= TASK OBJECTIVE =
The answer must consist of the records, repeated exactly.

+---+

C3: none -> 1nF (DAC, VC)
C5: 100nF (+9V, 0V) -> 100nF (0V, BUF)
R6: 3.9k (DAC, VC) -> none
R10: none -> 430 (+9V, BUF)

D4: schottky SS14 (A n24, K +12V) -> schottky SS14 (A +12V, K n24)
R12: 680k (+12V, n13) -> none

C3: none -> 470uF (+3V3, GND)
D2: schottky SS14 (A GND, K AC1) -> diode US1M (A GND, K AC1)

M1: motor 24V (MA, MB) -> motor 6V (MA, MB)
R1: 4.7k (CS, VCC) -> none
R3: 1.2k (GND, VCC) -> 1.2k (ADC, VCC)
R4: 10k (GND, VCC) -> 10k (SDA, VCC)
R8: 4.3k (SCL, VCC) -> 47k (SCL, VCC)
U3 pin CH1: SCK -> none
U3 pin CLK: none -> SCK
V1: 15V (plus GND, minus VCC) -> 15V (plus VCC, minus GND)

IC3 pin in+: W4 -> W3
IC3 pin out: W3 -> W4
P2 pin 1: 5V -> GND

+---+

= ANSWER SPACE =
C3: none -> 1nF (DAC, VC)
C5: 100nF (+9V, 0V) -> 100nF (0V, BUF)
R6: 3.9k (DAC, VC) -> none
R10: none -> 430 (+9V, BUF)

D4: schottky SS14 (A n24, K +12V) -> schottky SS14 (A +12V, K n24)
R12: 680k (+12V, n13) -> none

C3: none -> 470uF (+3V3, GND)
D2: schottky SS14 (A GND, K AC1) -> diode US1M (A GND, K AC1)

M1: motor 24V (MA, MB) -> motor 6V (MA, MB)
R1: 4.7k (CS, VCC) -> none
R3: 1.2k (GND, VCC) -> 1.2k (ADC, VCC)
R4: 10k (GND, VCC) -> 10k (SDA, VCC)
R8: 4.3k (SCL, VCC) -> 47k (SCL, VCC)
U3 pin CH1: SCK -> none
U3 pin CLK: none -> SCK
V1: 15V (plus GND, minus VCC) -> 15V (plus VCC, minus GND)

IC3 pin in+: W4 -> W3
IC3 pin out: W3 -> W4
P2 pin 1: 5V -> GND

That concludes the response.